----- Records provided

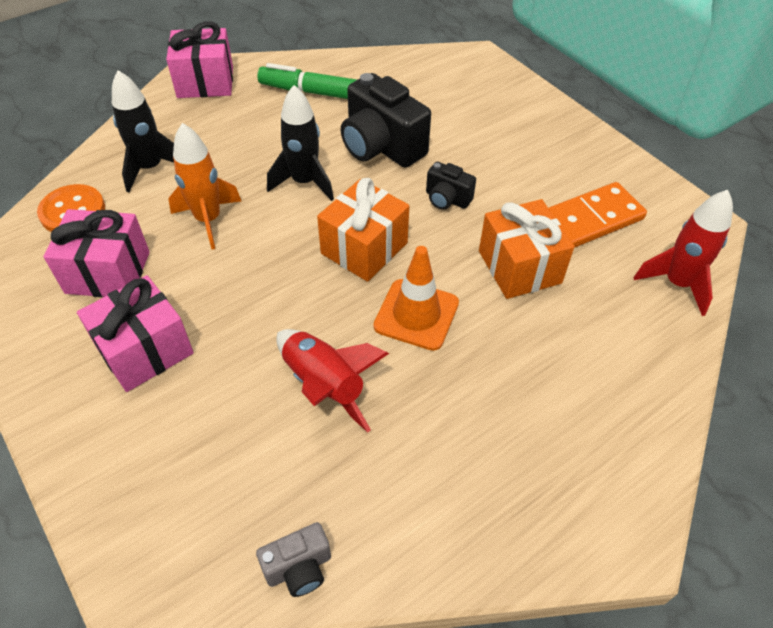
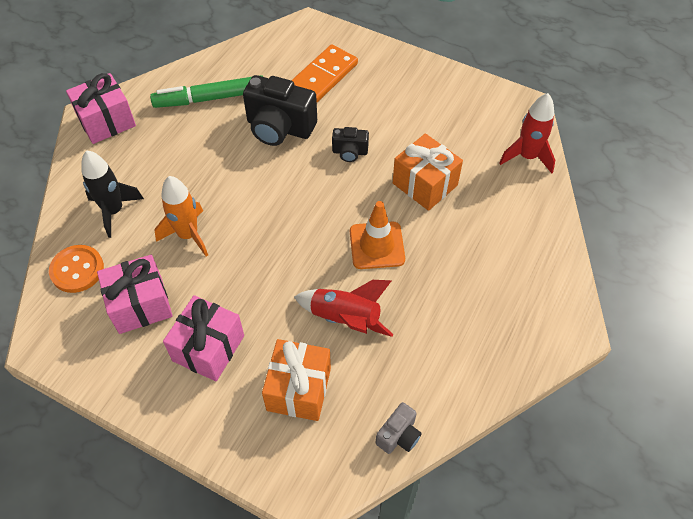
camera: 25 degrees left, 5 degrees up
black rocket [267,85,334,201] -> none
orange gift [317,178,409,282] -> orange gift moved to [262,339,331,421]
orange domino [549,182,647,248] -> orange domino moved to [291,44,358,102]

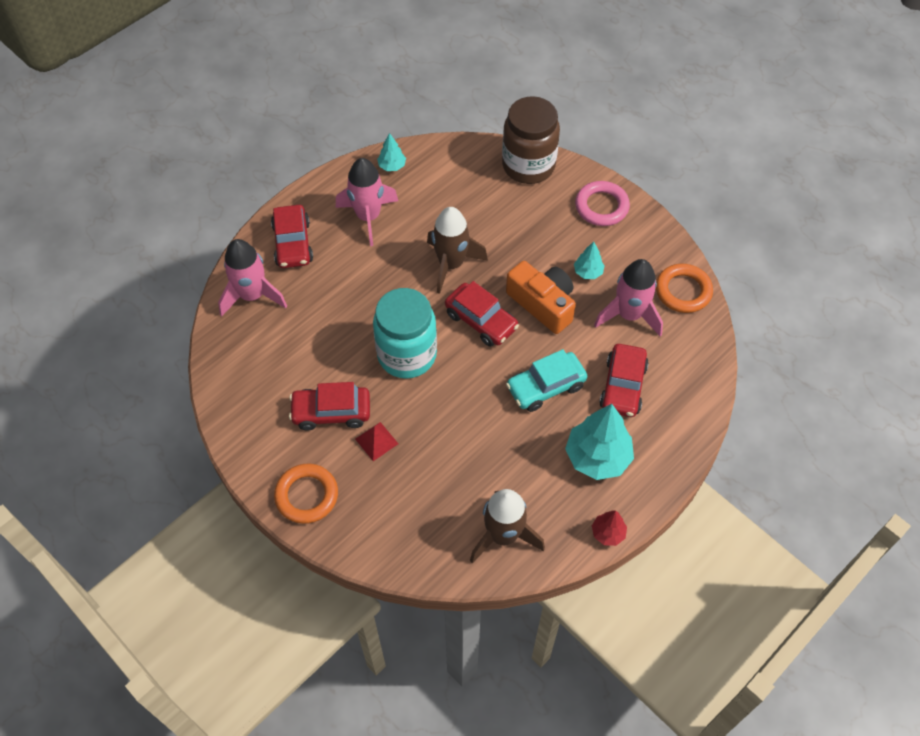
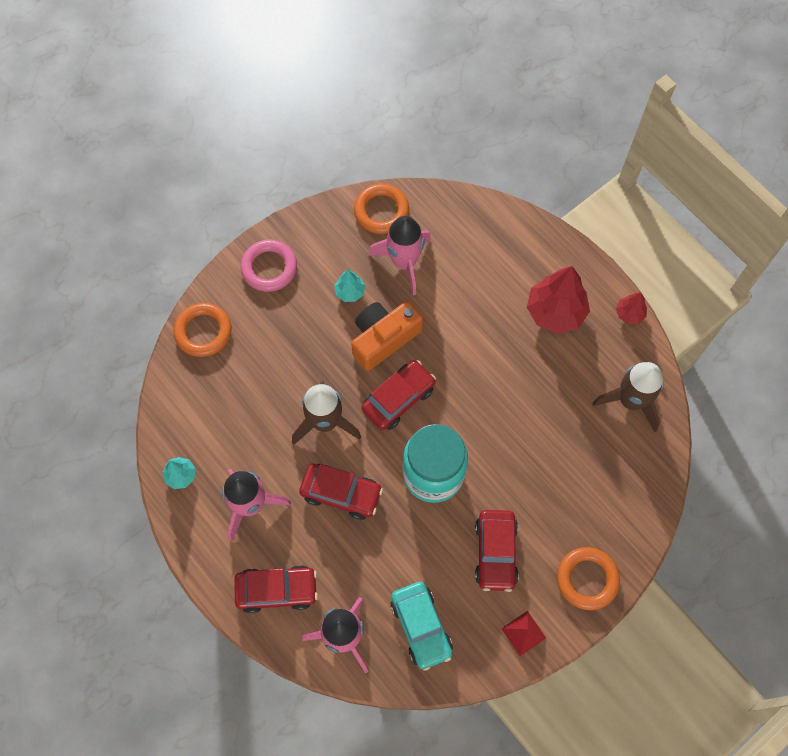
camera: 85 degrees left, 10 degrees up
red pyramid [355,422,398,461] -> red pyramid moved to [501,611,546,656]
brown jar [502,96,560,184] -> orange ring [174,303,232,357]
turquoise car [506,349,587,412] -> turquoise car moved to [390,582,453,671]
turquoise tree [565,404,634,480] -> red tree [527,266,590,334]
red car [599,344,649,417] -> red car moved to [299,464,383,520]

----------

- [What you should do]
Apart from the pictures, all of the data must be duplicated exactly as shown above.

- [Result below]
camera: 25 degrees left, 5 degrees up
black rocket [267,85,334,201] -> none
orange gift [317,178,409,282] -> orange gift moved to [262,339,331,421]
orange domino [549,182,647,248] -> orange domino moved to [291,44,358,102]

camera: 85 degrees left, 10 degrees up
red pyramid [355,422,398,461] -> red pyramid moved to [501,611,546,656]
brown jar [502,96,560,184] -> orange ring [174,303,232,357]
turquoise car [506,349,587,412] -> turquoise car moved to [390,582,453,671]
turquoise tree [565,404,634,480] -> red tree [527,266,590,334]
red car [599,344,649,417] -> red car moved to [299,464,383,520]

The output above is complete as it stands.